§ ASSIGNMENT
Copy the items verbatim, from the very first line through the line containing "What do you see at coordinates (245, 189)", including that line, and omit the pictures.

§ DATASET RECORDS
== == ==

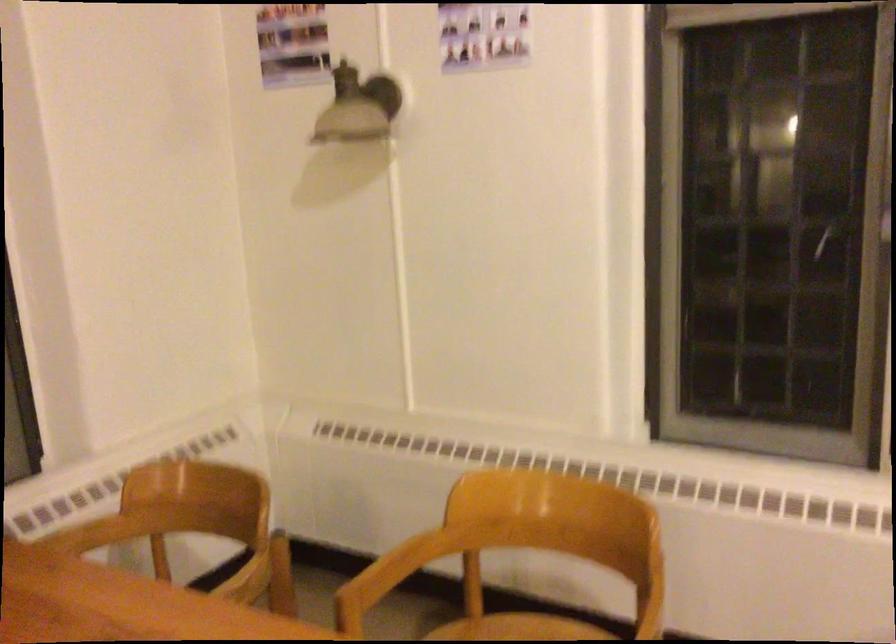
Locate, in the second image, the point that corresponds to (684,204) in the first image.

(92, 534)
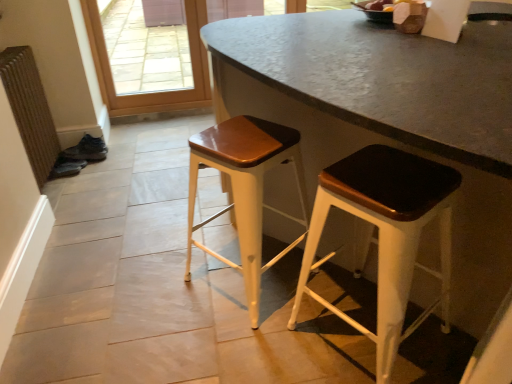
What do you see at coordinates (386, 235) in the screenshot? I see `matte black stool at center, which is counted as the first stool, starting from the right` at bounding box center [386, 235].

Find the location of a particular element. The image size is (512, 384). matte black stool at center, the 2th stool positioned from the left is located at coordinates (386, 235).

Find the location of a particular element. The height and width of the screenshot is (384, 512). wooden seat stool at center, acting as the 2th stool starting from the right is located at coordinates (245, 189).

What do you see at coordinates (245, 189) in the screenshot? The image size is (512, 384). I see `wooden seat stool at center, the 1th stool when ordered from left to right` at bounding box center [245, 189].

Image resolution: width=512 pixels, height=384 pixels. I want to click on matte black stool at center, the 2th stool positioned from the left, so click(x=386, y=235).

Is brown textured radiator at left bigger or smaller than matte black stool at center, which is counted as the first stool, starting from the right?

brown textured radiator at left is smaller than matte black stool at center, which is counted as the first stool, starting from the right.

Is brown textured radiator at left turned away from matte black stool at center, which is counted as the first stool, starting from the right?

No, matte black stool at center, which is counted as the first stool, starting from the right, is not at the back of brown textured radiator at left.

From the image's perspective, is brown textured radiator at left on top of matte black stool at center, the 2th stool positioned from the left?

Yes, from the image's perspective, brown textured radiator at left is over matte black stool at center, the 2th stool positioned from the left.

Does brown textured radiator at left come behind matte black stool at center, which is counted as the first stool, starting from the right?

Yes, it is behind matte black stool at center, which is counted as the first stool, starting from the right.

From a real-world perspective, is brown textured radiator at left positioned above or below wooden seat stool at center, the 1th stool when ordered from left to right?

brown textured radiator at left is situated higher than wooden seat stool at center, the 1th stool when ordered from left to right, in the real world.

Is brown textured radiator at left wider or thinner than wooden seat stool at center, the 1th stool when ordered from left to right?

In the image, brown textured radiator at left appears to be more narrow than wooden seat stool at center, the 1th stool when ordered from left to right.

Which of these two, brown textured radiator at left or wooden seat stool at center, acting as the 2th stool starting from the right, is bigger?

Bigger between the two is wooden seat stool at center, acting as the 2th stool starting from the right.

Considering the positions of point (28, 51) and point (233, 120), is point (28, 51) closer or farther from the camera than point (233, 120)?

Point (28, 51) is farther from the camera than point (233, 120).

Is wooden seat stool at center, the 1th stool when ordered from left to right, at the left side of brown textured radiator at left?

In fact, wooden seat stool at center, the 1th stool when ordered from left to right, is to the right of brown textured radiator at left.

Is wooden seat stool at center, the 1th stool when ordered from left to right, not close to brown textured radiator at left?

Yes, wooden seat stool at center, the 1th stool when ordered from left to right, is far from brown textured radiator at left.

Which is closer to the camera, (220, 258) or (22, 48)?

The point (220, 258) is closer.

Between point (423, 200) and point (37, 172), which one is positioned in front?

The point (423, 200) is in front.

Is matte black stool at center, which is counted as the first stool, starting from the right, beside brown textured radiator at left?

matte black stool at center, which is counted as the first stool, starting from the right, and brown textured radiator at left are clearly separated.

Who is shorter, matte black stool at center, the 2th stool positioned from the left, or brown textured radiator at left?

Standing shorter between the two is matte black stool at center, the 2th stool positioned from the left.

Considering their positions, is matte black stool at center, the 2th stool positioned from the left, located in front of or behind brown textured radiator at left?

matte black stool at center, the 2th stool positioned from the left, is in front of brown textured radiator at left.

How much distance is there between wooden seat stool at center, acting as the 2th stool starting from the right, and matte black stool at center, which is counted as the first stool, starting from the right?

wooden seat stool at center, acting as the 2th stool starting from the right, is 13.94 inches away from matte black stool at center, which is counted as the first stool, starting from the right.

Can you see wooden seat stool at center, acting as the 2th stool starting from the right, touching matte black stool at center, which is counted as the first stool, starting from the right?

No.

Between wooden seat stool at center, the 1th stool when ordered from left to right, and matte black stool at center, the 2th stool positioned from the left, which one has smaller width?

Thinner between the two is matte black stool at center, the 2th stool positioned from the left.

Is point (252, 139) positioned behind point (398, 213)?

Yes, it is behind point (398, 213).

The width and height of the screenshot is (512, 384). What are the coordinates of `stool above the wooden seat stool at center, the 1th stool when ordered from left to right (from a real-world perspective)` in the screenshot? It's located at 386,235.

Is matte black stool at center, which is counted as the first stool, starting from the right, spatially inside wooden seat stool at center, acting as the 2th stool starting from the right, or outside of it?

matte black stool at center, which is counted as the first stool, starting from the right, lies outside wooden seat stool at center, acting as the 2th stool starting from the right.

Which is less distant, [384,261] or [188,211]?

The point [384,261] is closer.

From a real-world perspective, does matte black stool at center, the 2th stool positioned from the left, sit lower than wooden seat stool at center, acting as the 2th stool starting from the right?

No, from a real-world perspective, matte black stool at center, the 2th stool positioned from the left, is not under wooden seat stool at center, acting as the 2th stool starting from the right.

Where is `the 1st stool below the brown textured radiator at left (from a real-world perspective)`? The height and width of the screenshot is (384, 512). the 1st stool below the brown textured radiator at left (from a real-world perspective) is located at coordinates (386, 235).

You are a GUI agent. You are given a task and a screenshot of the screen. Output one action in this format:
    pyautogui.click(x=<x>, y=<y>)
    Task: Click on the radiator above the wooden seat stool at center, acting as the 2th stool starting from the right (from a real-world perspective)
    The image size is (512, 384).
    Given the screenshot: What is the action you would take?
    pyautogui.click(x=30, y=109)

Looking at the image, which one is located further to brown textured radiator at left, matte black stool at center, the 2th stool positioned from the left, or wooden seat stool at center, acting as the 2th stool starting from the right?

Based on the image, matte black stool at center, the 2th stool positioned from the left, appears to be further to brown textured radiator at left.

Estimate the real-world distances between objects in this image. Which object is further from matte black stool at center, which is counted as the first stool, starting from the right, wooden seat stool at center, acting as the 2th stool starting from the right, or brown textured radiator at left?

Based on the image, brown textured radiator at left appears to be further to matte black stool at center, which is counted as the first stool, starting from the right.

Which object lies further to the anchor point matte black stool at center, which is counted as the first stool, starting from the right, brown textured radiator at left or wooden seat stool at center, the 1th stool when ordered from left to right?

Among the two, brown textured radiator at left is located further to matte black stool at center, which is counted as the first stool, starting from the right.

Based on their spatial positions, is matte black stool at center, the 2th stool positioned from the left, or brown textured radiator at left further from wooden seat stool at center, acting as the 2th stool starting from the right?

brown textured radiator at left is positioned further to the anchor wooden seat stool at center, acting as the 2th stool starting from the right.

From the image, which object appears to be farther from brown textured radiator at left, wooden seat stool at center, the 1th stool when ordered from left to right, or matte black stool at center, which is counted as the first stool, starting from the right?

matte black stool at center, which is counted as the first stool, starting from the right, is positioned further to the anchor brown textured radiator at left.

When comparing their distances from wooden seat stool at center, the 1th stool when ordered from left to right, does brown textured radiator at left or matte black stool at center, which is counted as the first stool, starting from the right, seem closer?

matte black stool at center, which is counted as the first stool, starting from the right, is positioned closer to the anchor wooden seat stool at center, the 1th stool when ordered from left to right.

At what (x,y) coordinates should I click in order to perform the action: click on stool between brown textured radiator at left and matte black stool at center, the 2th stool positioned from the left, from left to right. Please return your answer as a coordinate pair (x, y). Image resolution: width=512 pixels, height=384 pixels. Looking at the image, I should click on (245, 189).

== == ==

§ YOUR SOLUTION
Locate, in the second image, the point that corresponds to (684,204) in the first image.

(92, 534)
What do you see at coordinates (386, 235) in the screenshot? I see `matte black stool at center, which is counted as the first stool, starting from the right` at bounding box center [386, 235].

Find the location of a particular element. The image size is (512, 384). matte black stool at center, the 2th stool positioned from the left is located at coordinates (386, 235).

Find the location of a particular element. The height and width of the screenshot is (384, 512). wooden seat stool at center, acting as the 2th stool starting from the right is located at coordinates (245, 189).

What do you see at coordinates (245, 189) in the screenshot? The image size is (512, 384). I see `wooden seat stool at center, the 1th stool when ordered from left to right` at bounding box center [245, 189].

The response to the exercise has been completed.